= Task details =
Transcribe all of the data exactly. Omit the pictures.

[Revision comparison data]
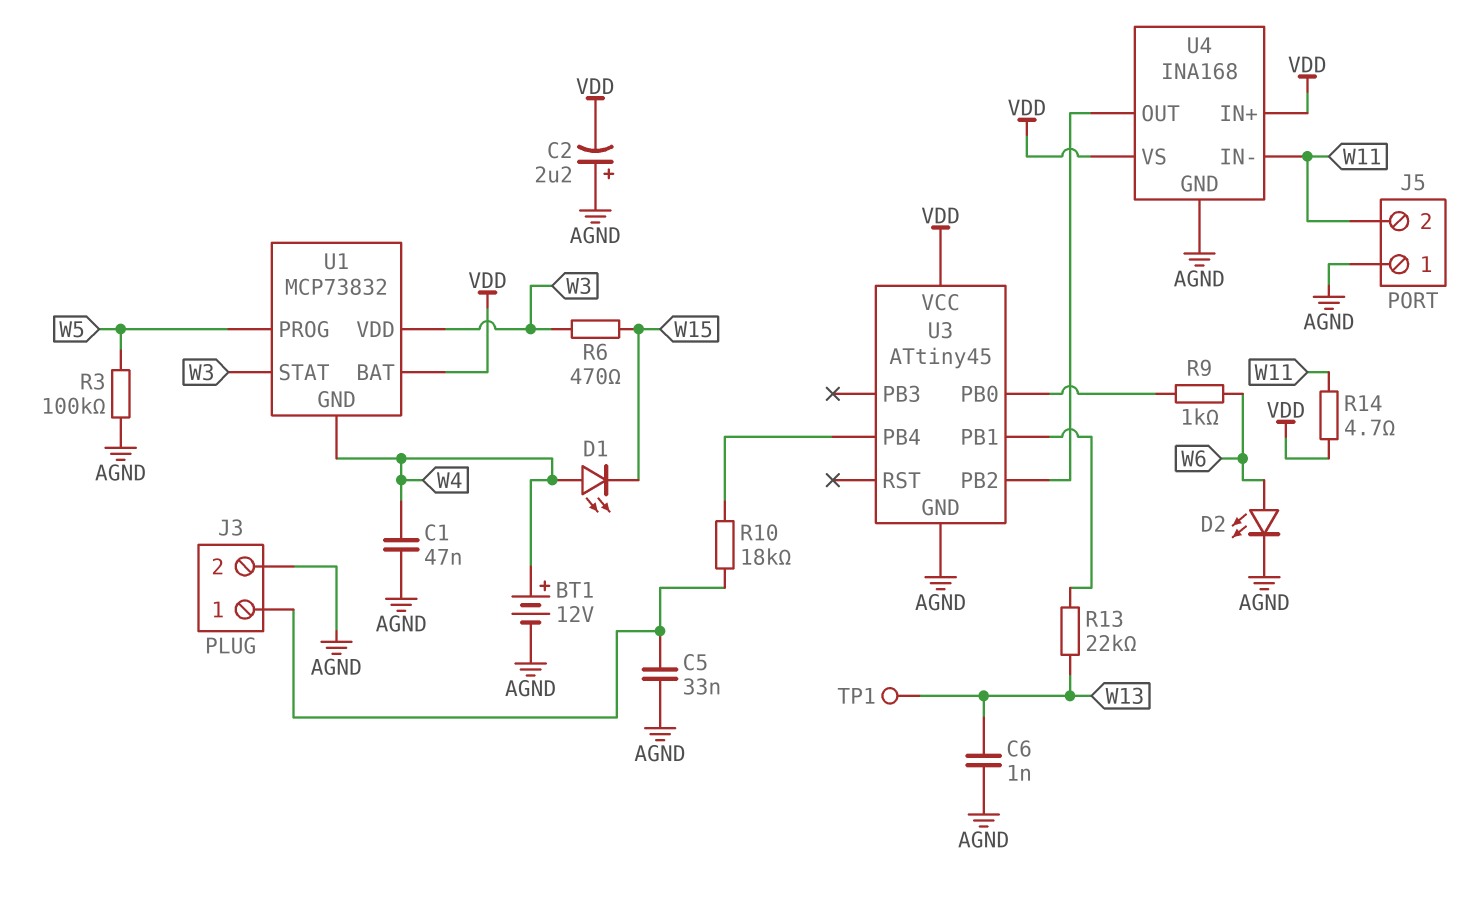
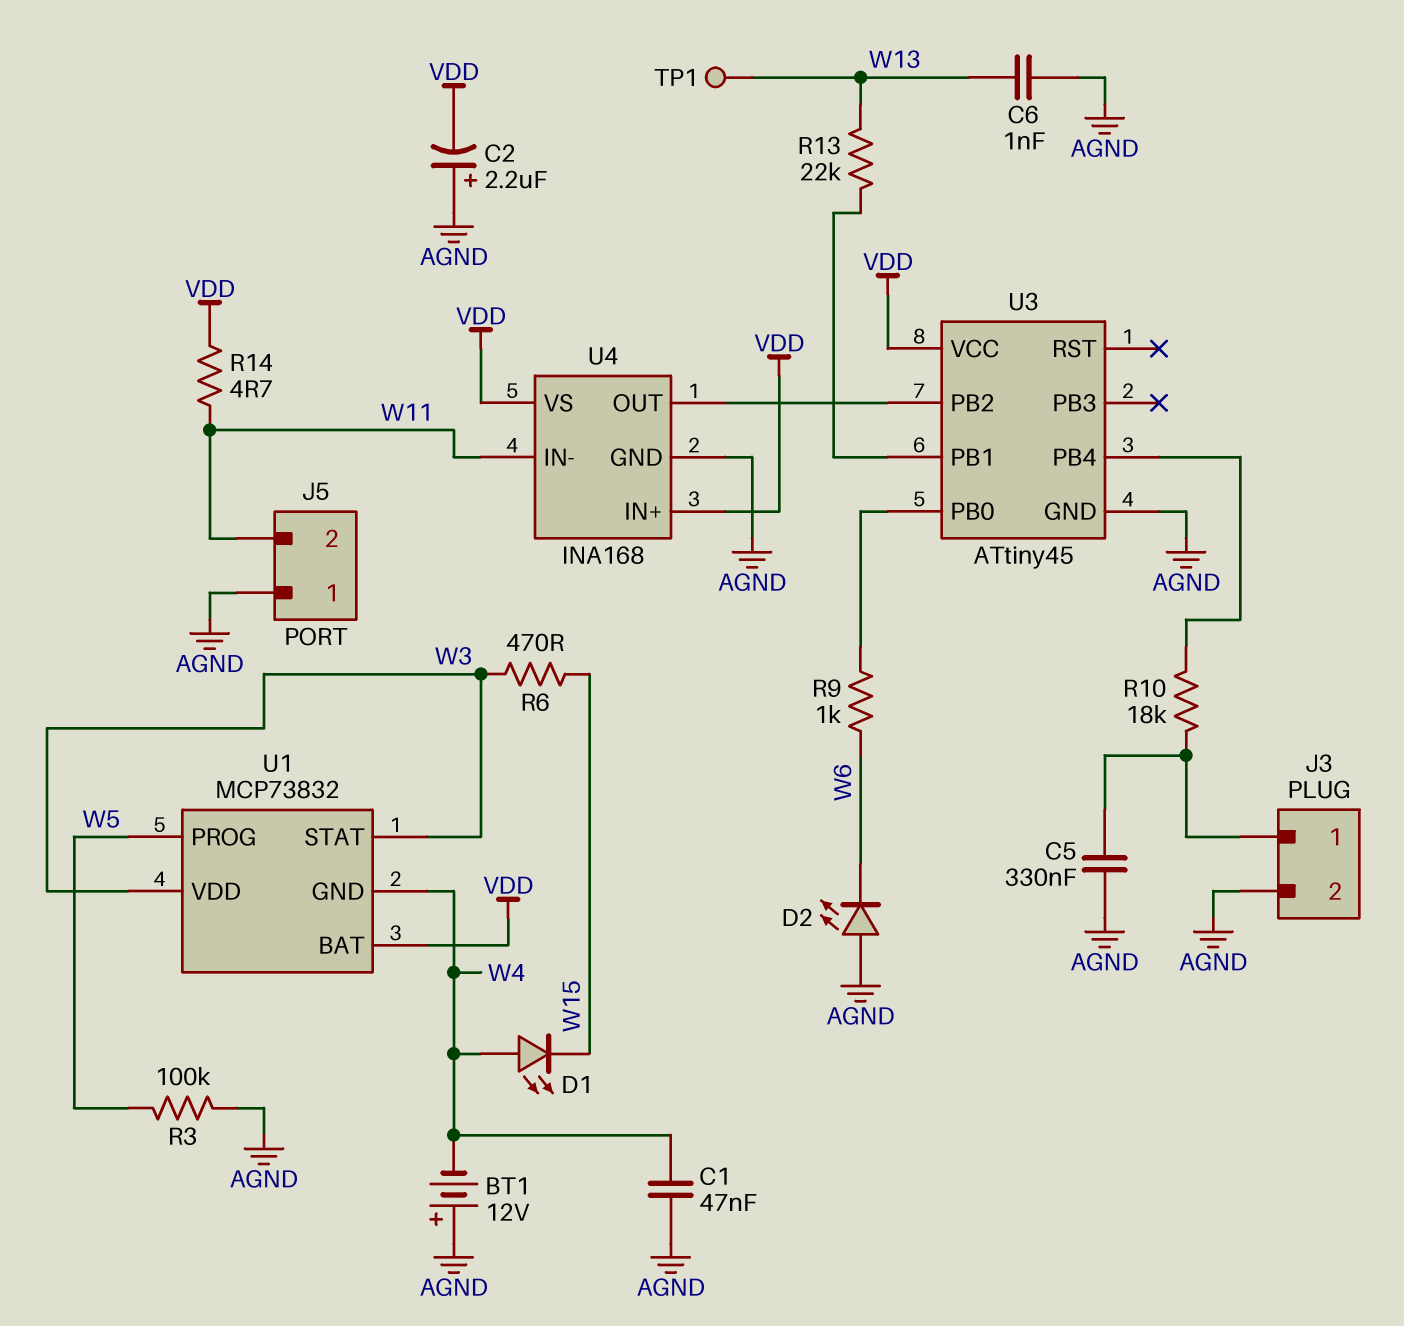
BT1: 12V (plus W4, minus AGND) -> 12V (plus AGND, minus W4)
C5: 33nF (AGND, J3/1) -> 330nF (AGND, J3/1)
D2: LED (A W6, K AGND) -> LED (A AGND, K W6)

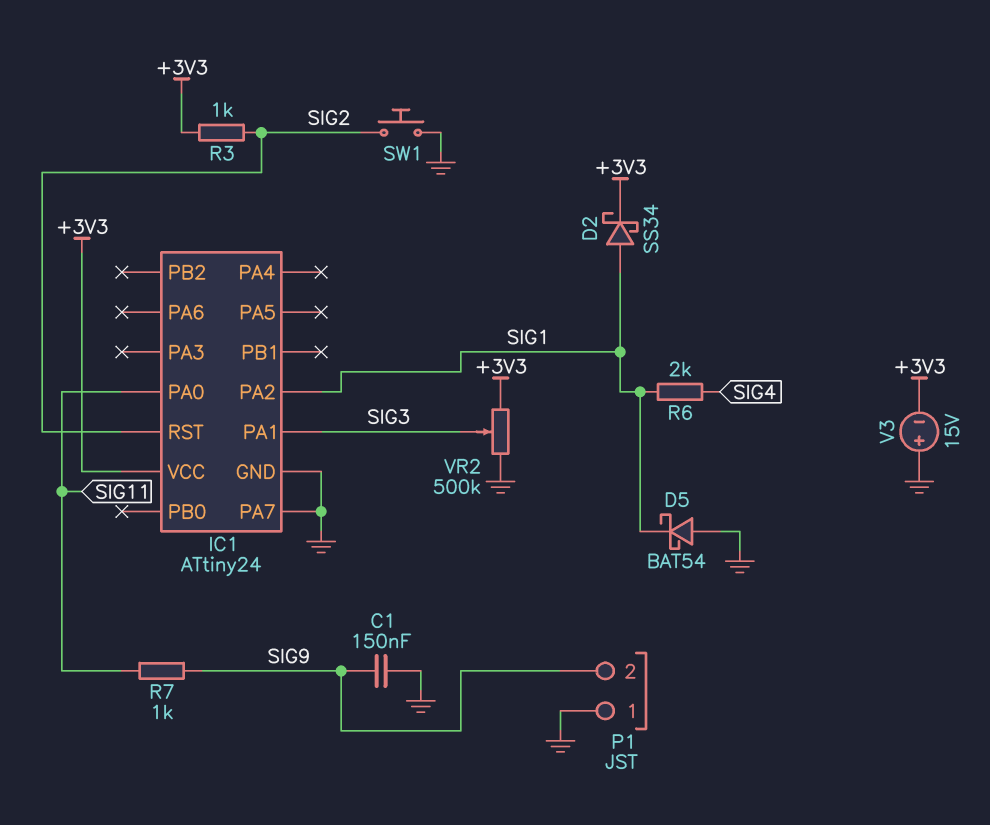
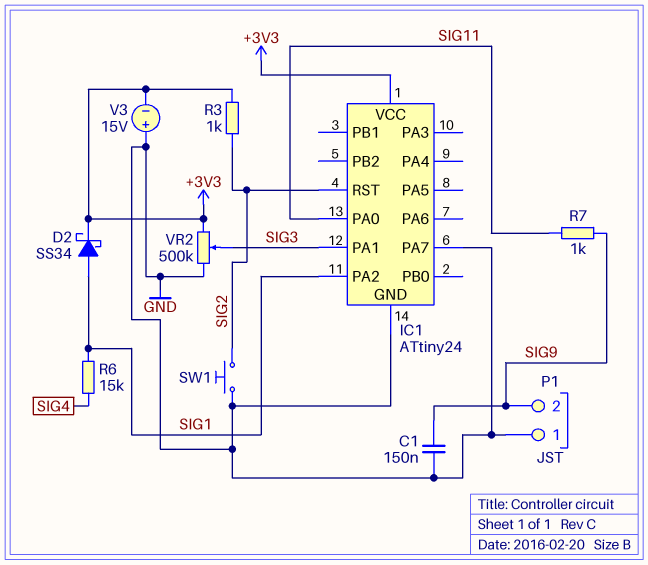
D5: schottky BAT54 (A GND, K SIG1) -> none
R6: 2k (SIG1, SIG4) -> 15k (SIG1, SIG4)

= Response for this exercise =
BT1: 12V (plus W4, minus AGND) -> 12V (plus AGND, minus W4)
C5: 33nF (AGND, J3/1) -> 330nF (AGND, J3/1)
D2: LED (A W6, K AGND) -> LED (A AGND, K W6)

D5: schottky BAT54 (A GND, K SIG1) -> none
R6: 2k (SIG1, SIG4) -> 15k (SIG1, SIG4)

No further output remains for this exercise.